● PROBLEM DETAILS: Leave the pictures behind and repeat all the entries exactly.

#####

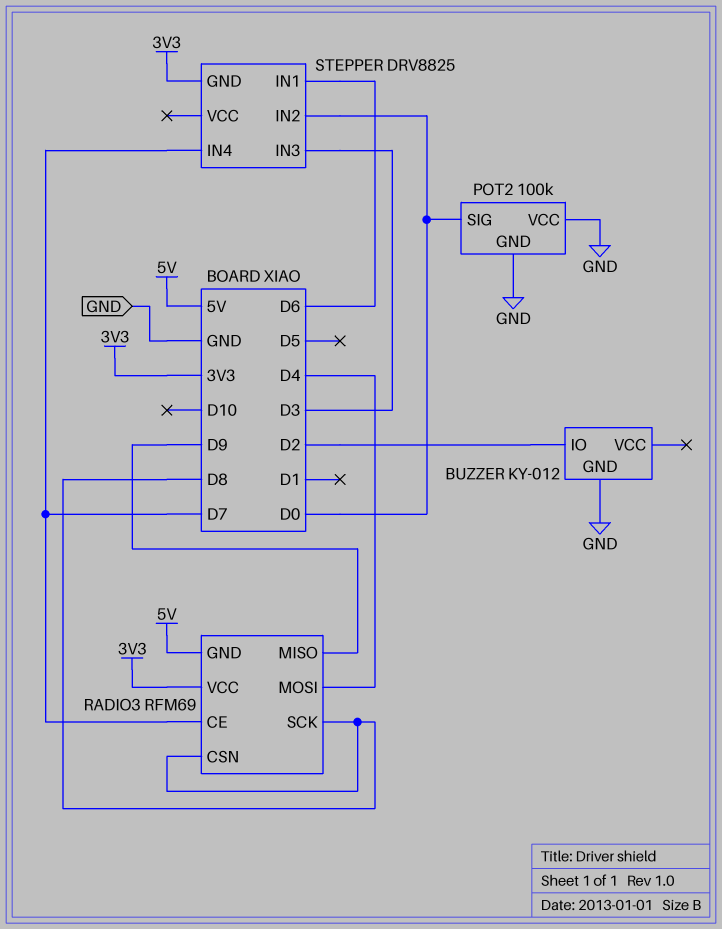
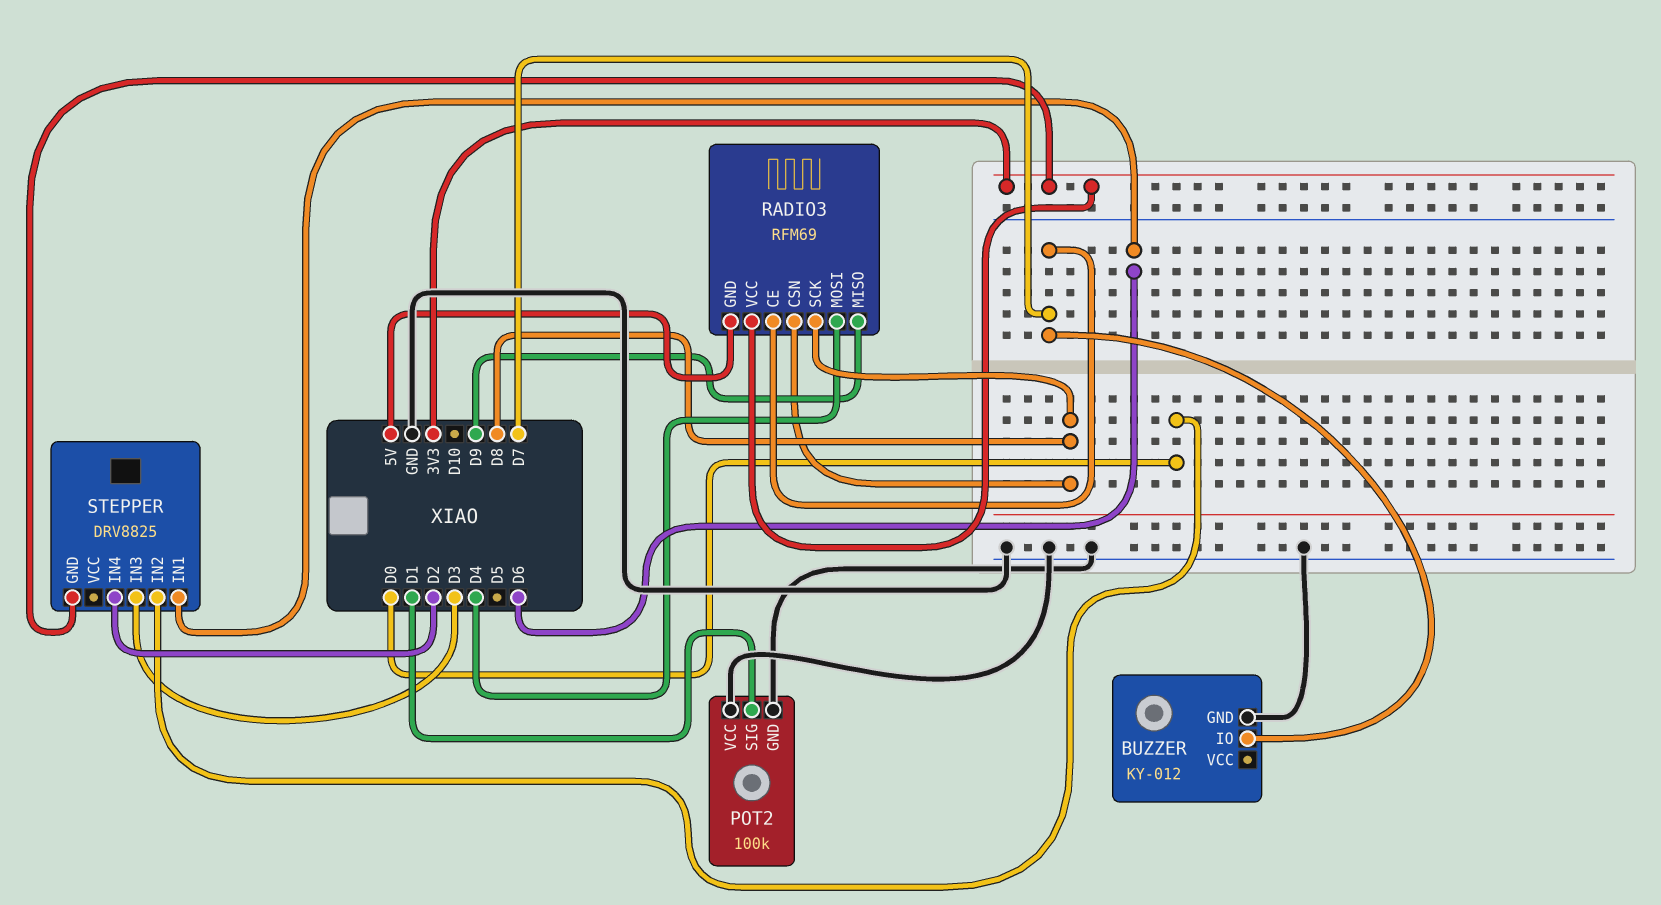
BUZZER pin IO: D2 -> D7
POT2 pin SIG: D0 -> D1
STEPPER pin IN4: D7 -> D2

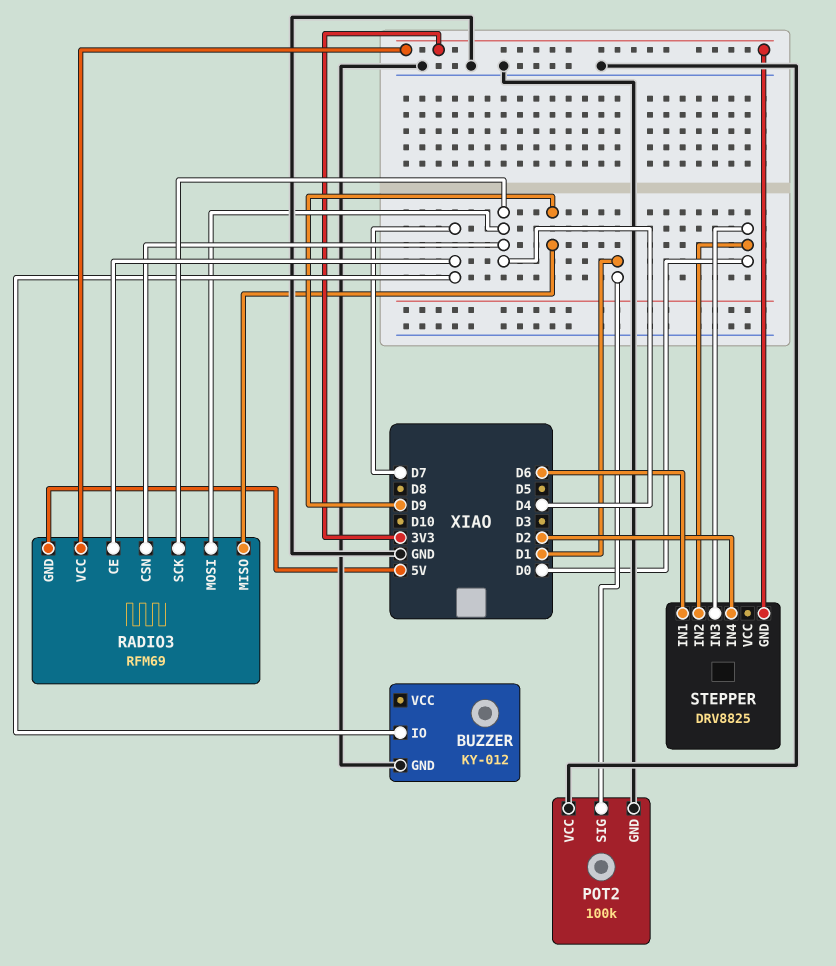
RADIO3 pin CSN: D8 -> D4
RADIO3 pin SCK: D8 -> D4
STEPPER pin IN3: D3 -> D0

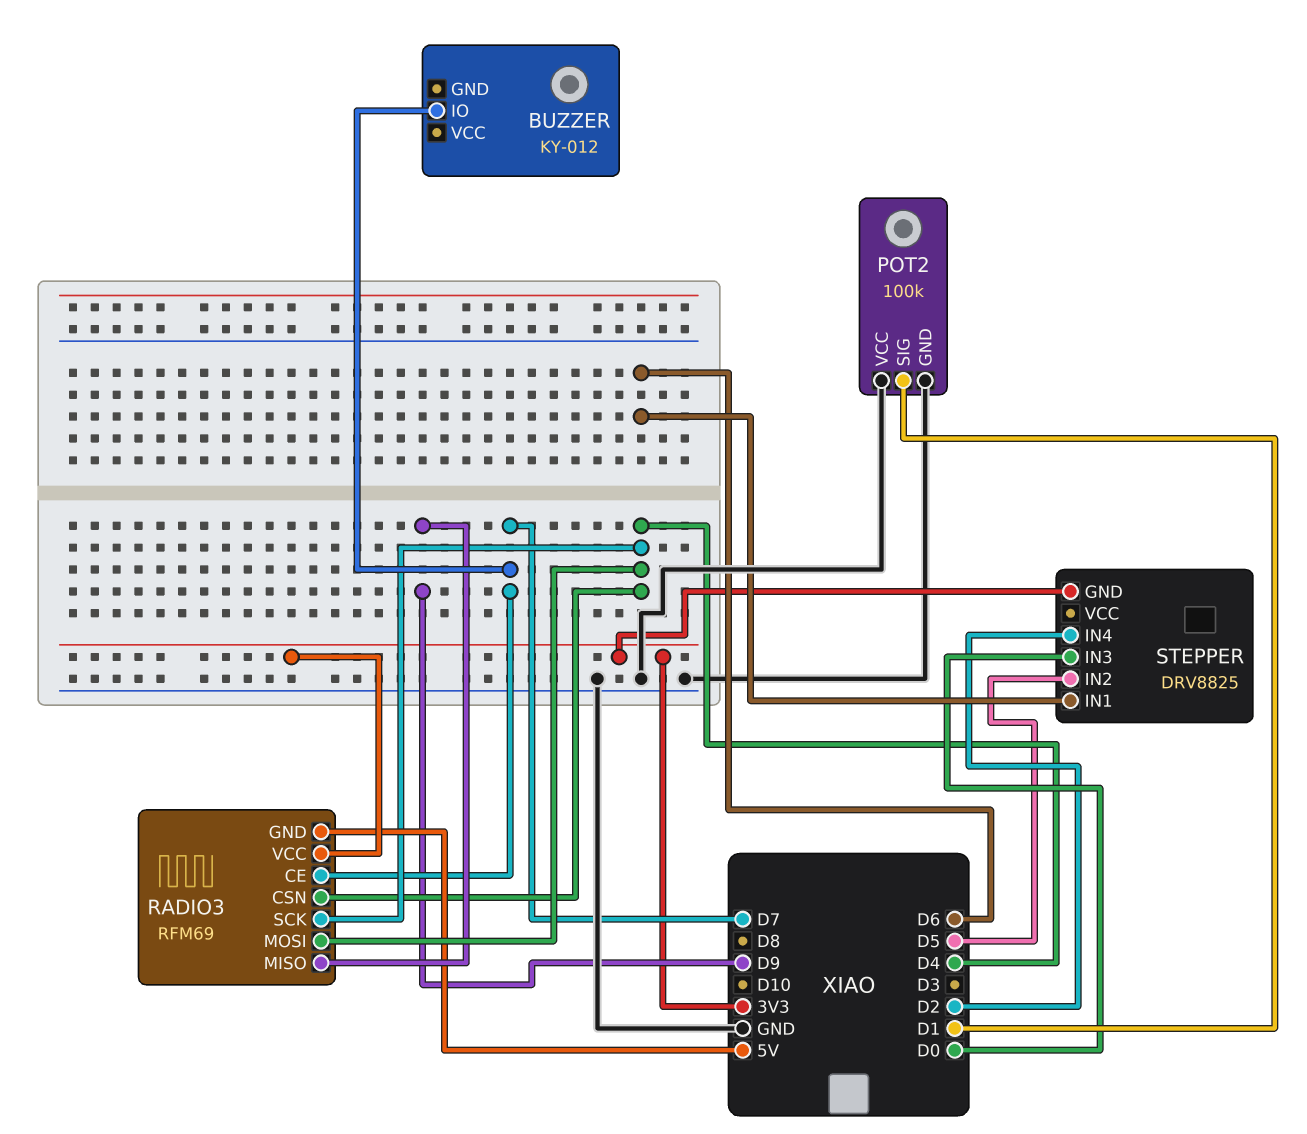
BUZZER pin GND: GND -> none
STEPPER pin IN2: D0 -> D5

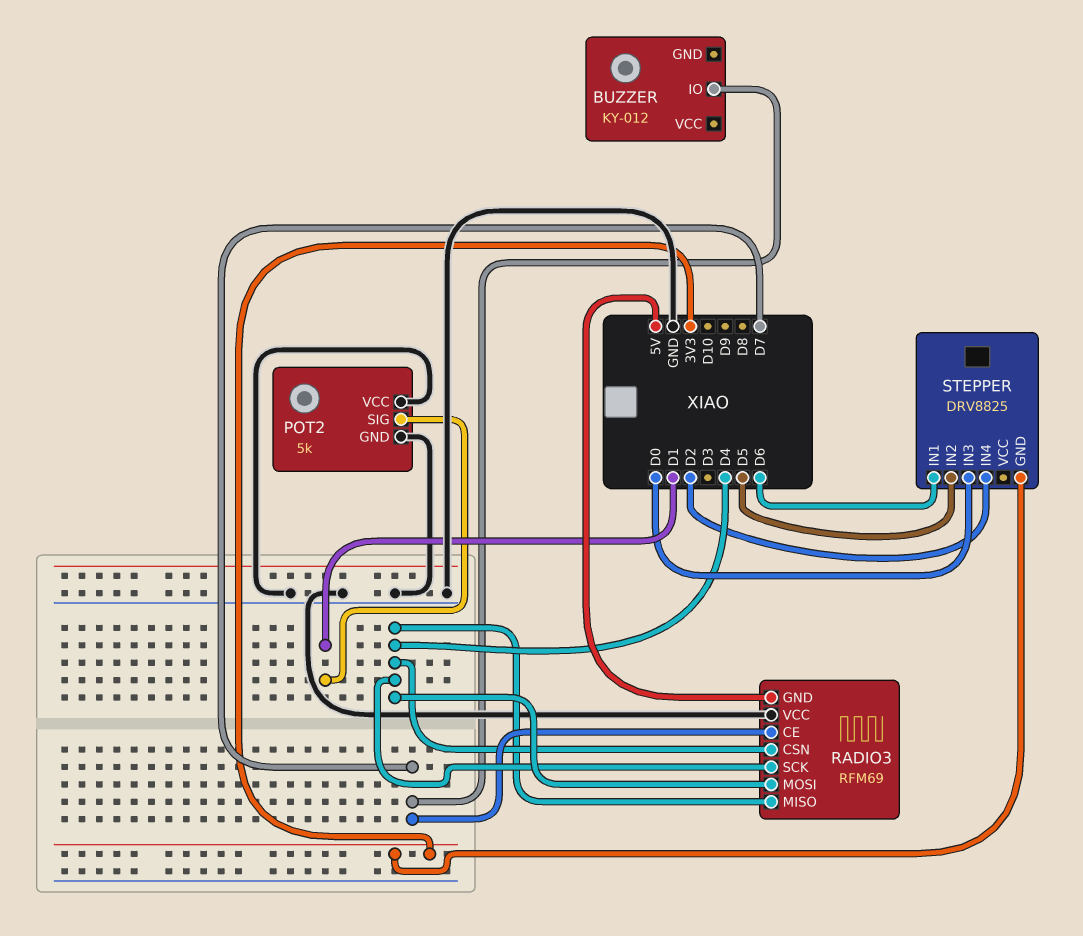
POT2: 100k -> 5k
RADIO3 pin MISO: D9 -> D4
RADIO3 pin VCC: 3V3 -> GND

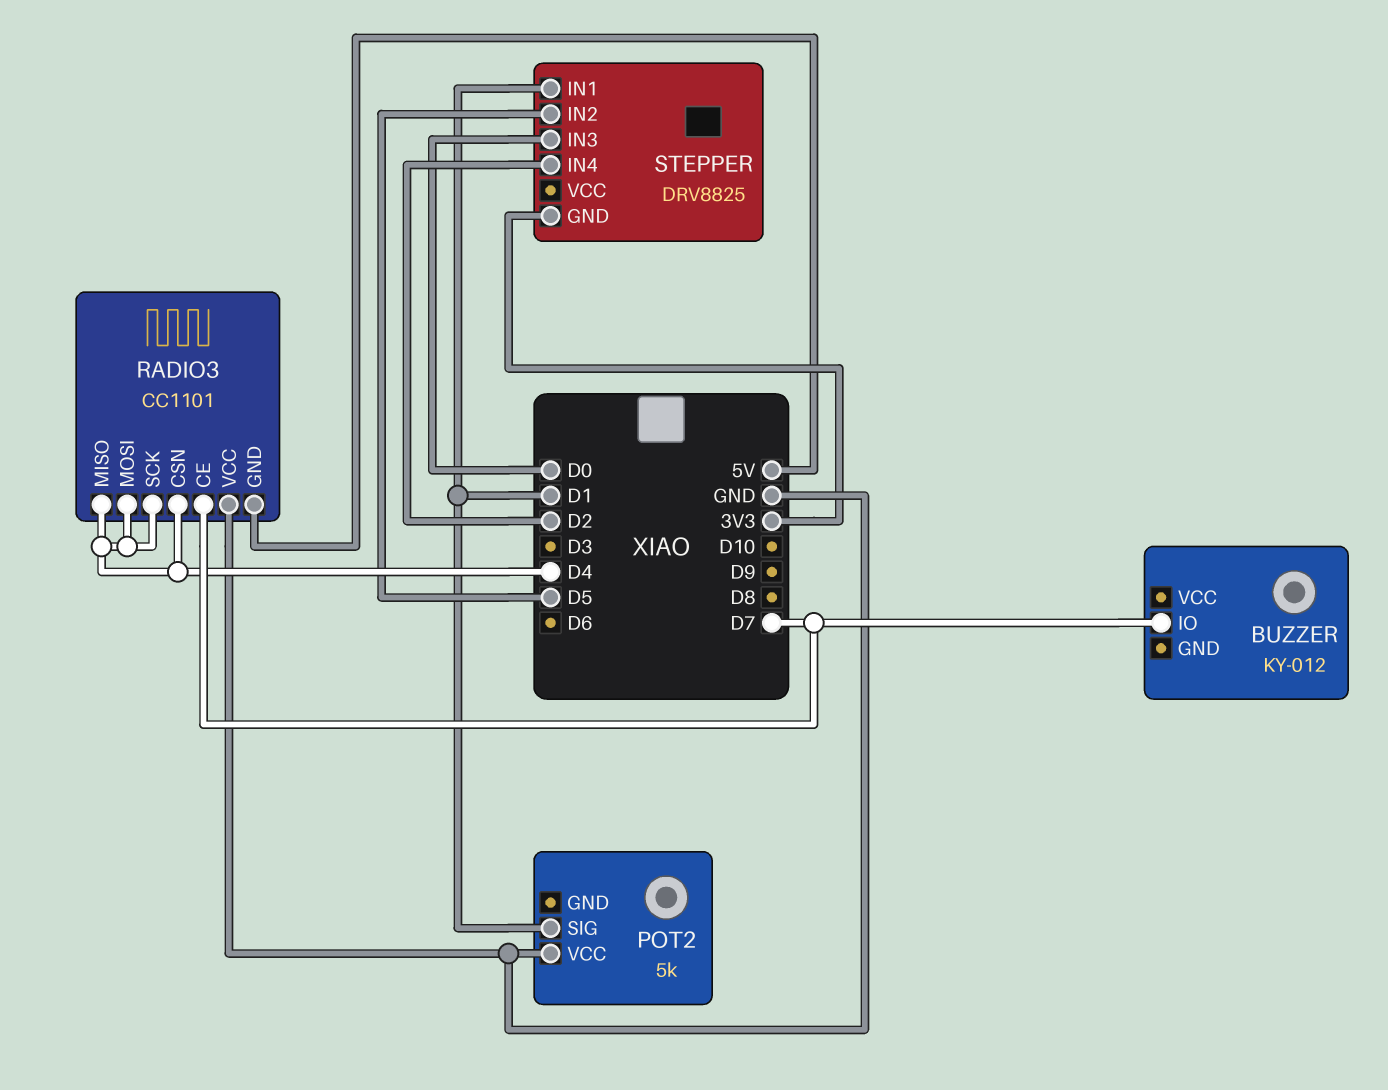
POT2 pin GND: GND -> none
RADIO3: RFM69 -> CC1101
STEPPER pin IN1: D6 -> D1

#####

● SOLVED PROBLEM:
BUZZER pin IO: D2 -> D7
POT2 pin SIG: D0 -> D1
STEPPER pin IN4: D7 -> D2

RADIO3 pin CSN: D8 -> D4
RADIO3 pin SCK: D8 -> D4
STEPPER pin IN3: D3 -> D0

BUZZER pin GND: GND -> none
STEPPER pin IN2: D0 -> D5

POT2: 100k -> 5k
RADIO3 pin MISO: D9 -> D4
RADIO3 pin VCC: 3V3 -> GND

POT2 pin GND: GND -> none
RADIO3: RFM69 -> CC1101
STEPPER pin IN1: D6 -> D1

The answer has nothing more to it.